*Prompt*
Every line below that carries the word "middle" needs to be copied.

*Source data*
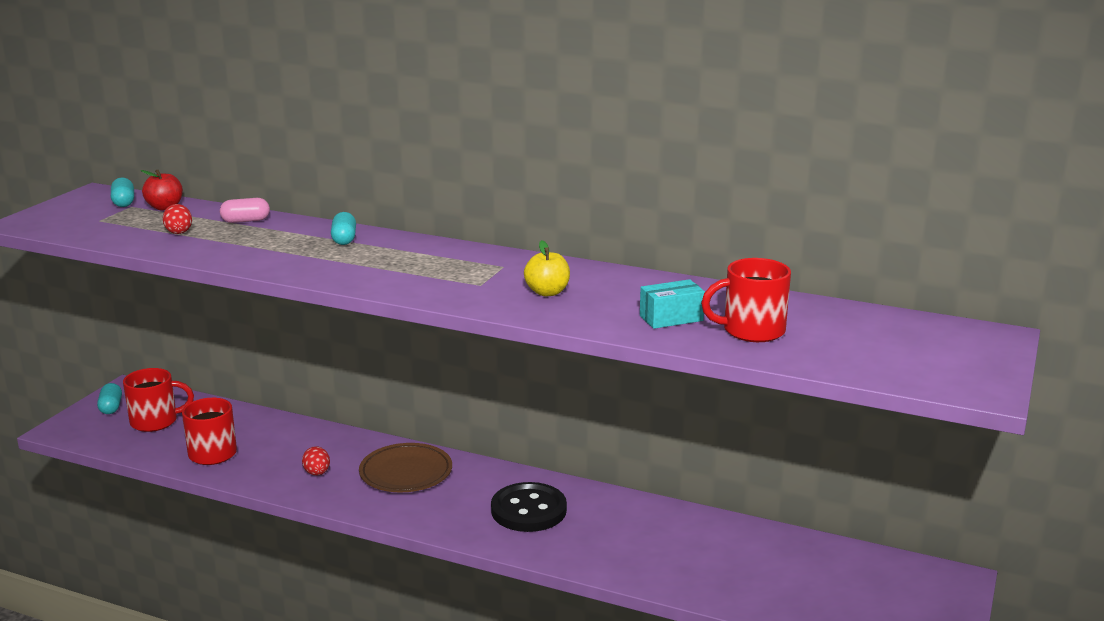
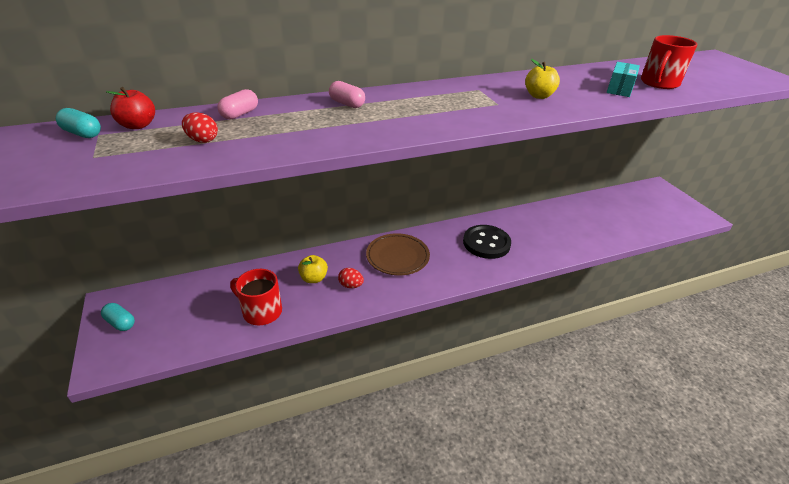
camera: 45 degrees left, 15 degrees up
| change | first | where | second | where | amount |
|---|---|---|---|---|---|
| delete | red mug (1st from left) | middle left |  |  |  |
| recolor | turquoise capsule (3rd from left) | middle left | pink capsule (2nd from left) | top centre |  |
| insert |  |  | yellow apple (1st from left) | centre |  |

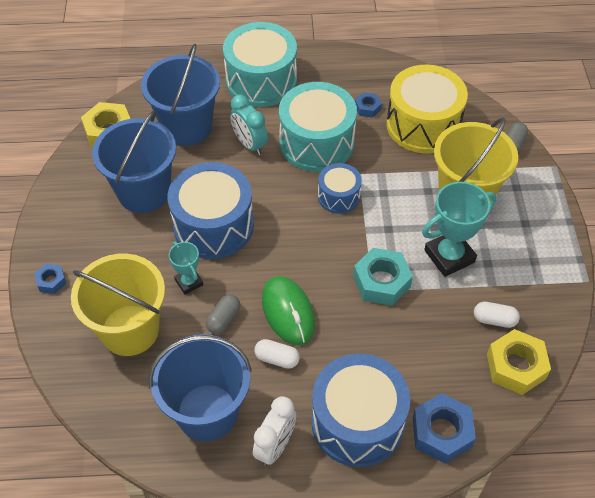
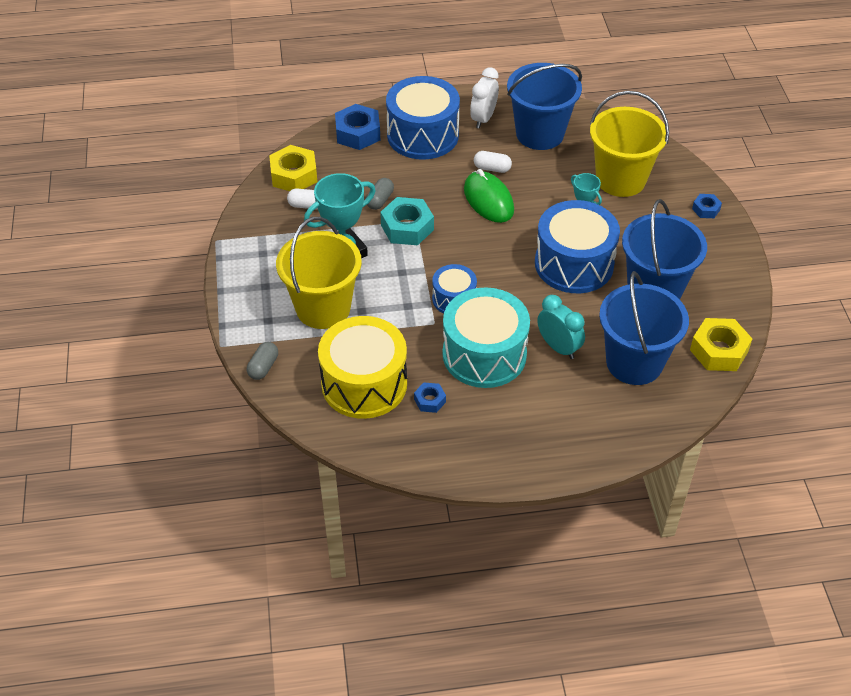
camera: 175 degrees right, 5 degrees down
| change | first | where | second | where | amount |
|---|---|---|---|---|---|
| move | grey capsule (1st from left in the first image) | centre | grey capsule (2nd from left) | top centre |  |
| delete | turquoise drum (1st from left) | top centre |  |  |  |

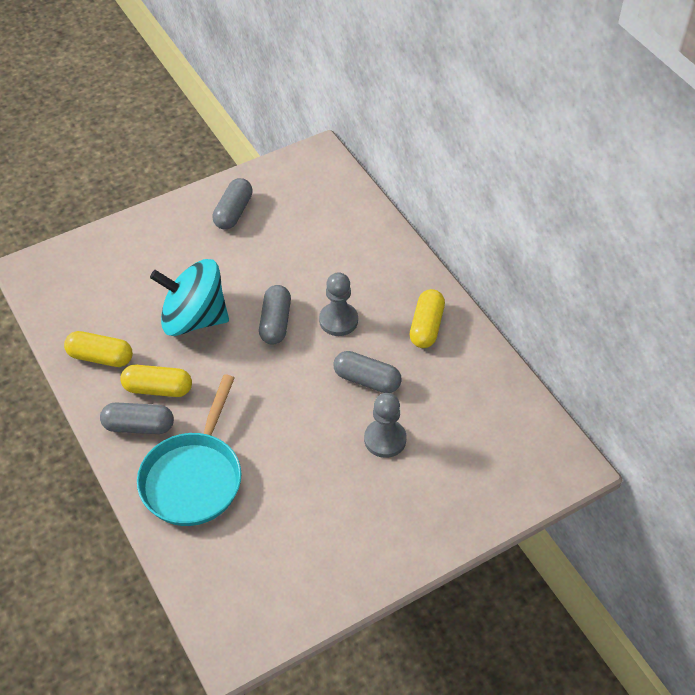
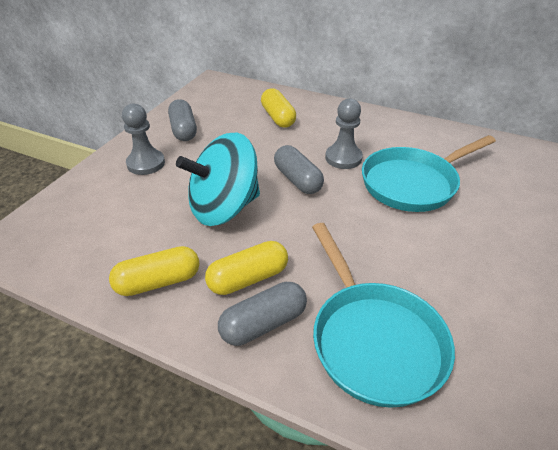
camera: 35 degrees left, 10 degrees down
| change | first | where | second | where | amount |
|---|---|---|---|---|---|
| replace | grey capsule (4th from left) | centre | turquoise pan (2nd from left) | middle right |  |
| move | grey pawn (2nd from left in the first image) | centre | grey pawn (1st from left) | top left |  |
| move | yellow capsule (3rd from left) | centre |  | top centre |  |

*Reply*
| delete | red mug (1st from left) | middle left |  |  |  |
| recolor | turquoise capsule (3rd from left) | middle left | pink capsule (2nd from left) | top centre |  |
| replace | grey capsule (4th from left) | centre | turquoise pan (2nd from left) | middle right |  |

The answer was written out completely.